#### [DATA SHOWN]
--- START ---

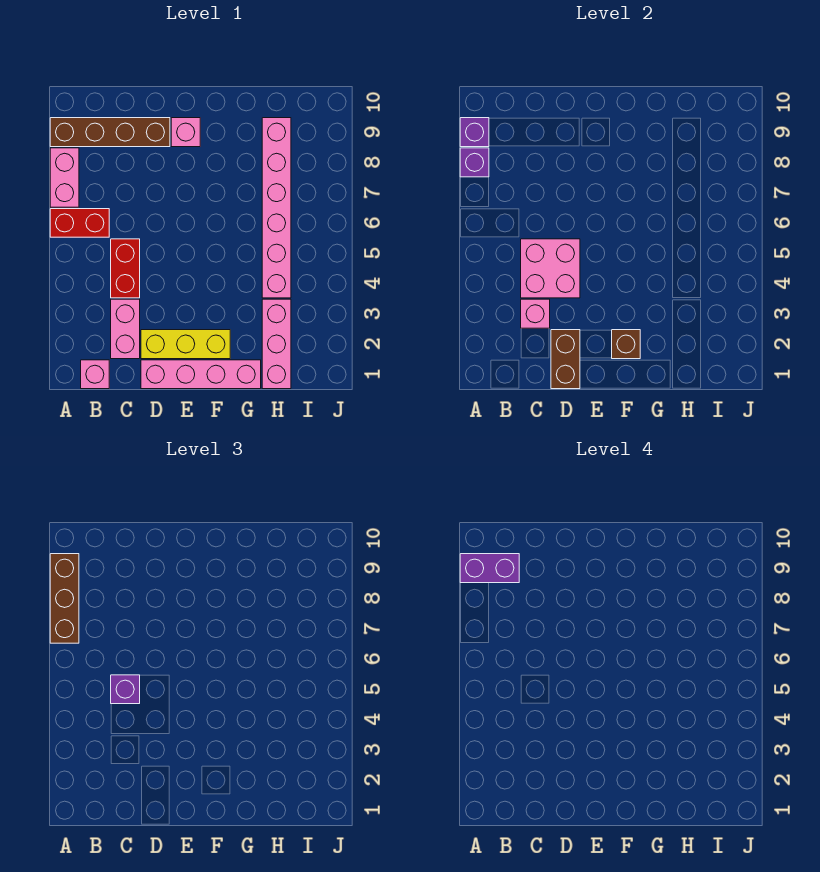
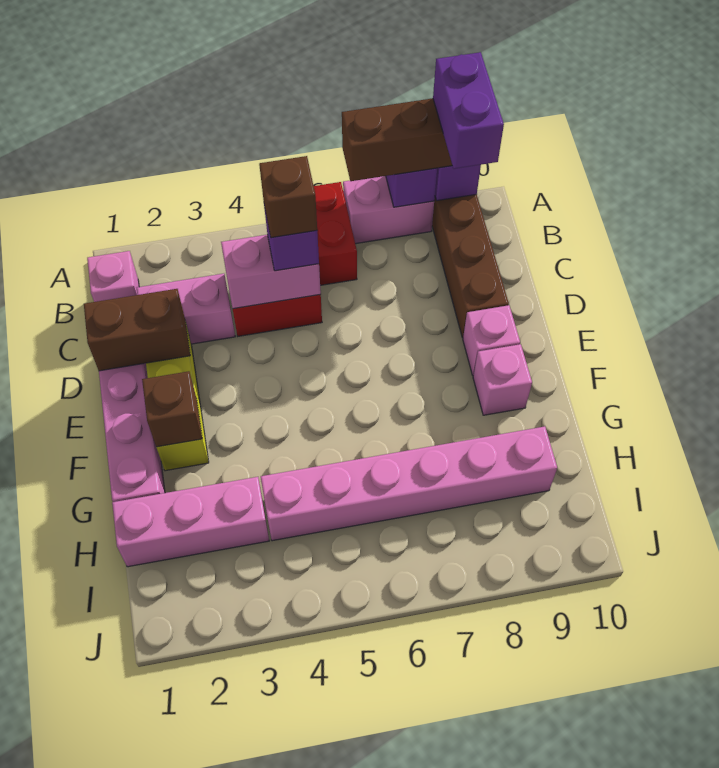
pink brick C3 level 2 -> pink brick F9 level 1
pink brick C4:D5 level 2 -> pink brick C4:C5 level 2
none -> brown brick C5 level 4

--- END ---

#### [EXERCISE REQUIREMENTS]
Find every line above where the word "pink" occurs, and copy that line.

#### [EXERCISE RESULT]
pink brick C3 level 2 -> pink brick F9 level 1
pink brick C4:D5 level 2 -> pink brick C4:C5 level 2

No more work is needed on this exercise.